---- Records for processing
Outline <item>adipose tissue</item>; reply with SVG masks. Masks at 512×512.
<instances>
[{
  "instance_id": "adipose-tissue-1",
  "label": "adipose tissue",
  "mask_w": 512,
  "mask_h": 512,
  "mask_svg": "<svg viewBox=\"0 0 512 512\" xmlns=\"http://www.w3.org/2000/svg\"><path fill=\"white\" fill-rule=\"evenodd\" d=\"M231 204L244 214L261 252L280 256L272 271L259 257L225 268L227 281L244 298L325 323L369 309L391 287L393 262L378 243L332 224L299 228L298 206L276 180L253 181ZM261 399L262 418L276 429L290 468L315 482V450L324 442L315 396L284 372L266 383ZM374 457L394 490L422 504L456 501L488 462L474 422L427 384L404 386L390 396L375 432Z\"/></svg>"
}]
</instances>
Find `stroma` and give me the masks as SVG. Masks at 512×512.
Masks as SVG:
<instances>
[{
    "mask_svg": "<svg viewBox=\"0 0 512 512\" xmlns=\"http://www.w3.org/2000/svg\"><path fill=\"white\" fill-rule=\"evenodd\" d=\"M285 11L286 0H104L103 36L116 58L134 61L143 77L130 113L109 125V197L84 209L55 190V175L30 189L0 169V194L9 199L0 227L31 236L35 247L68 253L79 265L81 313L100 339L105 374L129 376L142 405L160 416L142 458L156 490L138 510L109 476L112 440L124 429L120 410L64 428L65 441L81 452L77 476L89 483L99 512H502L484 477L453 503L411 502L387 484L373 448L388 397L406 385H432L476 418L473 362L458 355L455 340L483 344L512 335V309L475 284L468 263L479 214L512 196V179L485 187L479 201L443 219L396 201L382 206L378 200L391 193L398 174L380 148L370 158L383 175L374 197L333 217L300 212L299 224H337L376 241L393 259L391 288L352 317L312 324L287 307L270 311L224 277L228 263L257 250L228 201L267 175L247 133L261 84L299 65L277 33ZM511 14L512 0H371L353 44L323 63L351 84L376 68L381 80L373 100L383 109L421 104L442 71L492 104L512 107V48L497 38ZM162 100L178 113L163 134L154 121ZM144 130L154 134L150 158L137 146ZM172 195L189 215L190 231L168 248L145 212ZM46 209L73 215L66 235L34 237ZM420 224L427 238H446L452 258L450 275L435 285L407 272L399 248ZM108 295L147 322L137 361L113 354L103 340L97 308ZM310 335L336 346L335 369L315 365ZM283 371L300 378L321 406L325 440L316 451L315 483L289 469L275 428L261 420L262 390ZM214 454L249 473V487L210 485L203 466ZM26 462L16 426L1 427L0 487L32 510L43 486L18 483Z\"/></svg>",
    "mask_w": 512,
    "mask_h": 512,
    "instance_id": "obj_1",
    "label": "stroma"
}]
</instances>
--------
§ Your task
Repeat each record in full; every line must match exactly.

§ Full solution
Outline <item>adipose tissue</item>; reply with SVG masks. Masks at 512×512.
<instances>
[{
  "instance_id": "adipose-tissue-1",
  "label": "adipose tissue",
  "mask_w": 512,
  "mask_h": 512,
  "mask_svg": "<svg viewBox=\"0 0 512 512\" xmlns=\"http://www.w3.org/2000/svg\"><path fill=\"white\" fill-rule=\"evenodd\" d=\"M231 204L244 214L261 252L280 256L272 271L259 257L225 268L227 281L244 298L325 323L369 309L391 287L393 262L378 243L332 224L299 228L298 206L276 180L253 181ZM261 399L262 418L276 429L290 468L315 482V450L324 442L315 396L284 372L266 383ZM374 457L394 490L422 504L456 501L488 462L474 422L427 384L404 386L390 396L375 432Z\"/></svg>"
}]
</instances>
Find `stroma` and give me the masks as SVG. Masks at 512×512.
Masks as SVG:
<instances>
[{
    "mask_svg": "<svg viewBox=\"0 0 512 512\" xmlns=\"http://www.w3.org/2000/svg\"><path fill=\"white\" fill-rule=\"evenodd\" d=\"M285 11L286 0H104L103 36L116 58L134 61L143 77L130 113L109 125V197L84 209L55 190V175L30 189L0 169V194L9 199L0 227L31 236L35 247L68 253L79 265L81 313L100 339L105 374L129 376L142 405L160 416L142 458L156 490L138 510L109 476L112 440L124 429L120 410L64 428L65 441L81 452L77 476L89 483L99 512H502L484 477L453 503L411 502L387 484L373 448L388 397L406 385H432L476 418L473 362L458 355L455 340L483 344L512 335V309L475 284L468 263L479 214L512 196V179L485 187L479 201L443 219L396 201L382 206L378 200L391 193L398 174L380 148L370 158L383 175L374 197L333 217L300 212L299 224H337L376 241L393 259L391 288L352 317L312 324L287 307L270 311L224 277L228 263L257 250L228 201L267 175L247 133L261 84L299 65L277 33ZM511 14L512 0H371L353 44L323 63L351 84L376 68L381 80L373 100L383 109L421 104L442 71L492 104L512 107V48L497 38ZM162 100L178 113L163 134L154 121ZM144 130L154 134L150 158L137 146ZM172 195L189 215L190 231L168 248L145 212ZM46 209L73 215L66 235L34 237ZM420 224L427 238H446L452 258L450 275L435 285L407 272L399 248ZM108 295L147 322L137 361L113 354L103 340L97 308ZM310 335L336 346L335 369L315 365ZM283 371L300 378L321 406L325 440L316 451L315 483L289 469L275 428L261 420L262 390ZM214 454L249 473V487L210 485L203 466ZM26 462L16 426L1 427L0 487L32 510L43 486L18 483Z\"/></svg>",
    "mask_w": 512,
    "mask_h": 512,
    "instance_id": "obj_1",
    "label": "stroma"
}]
</instances>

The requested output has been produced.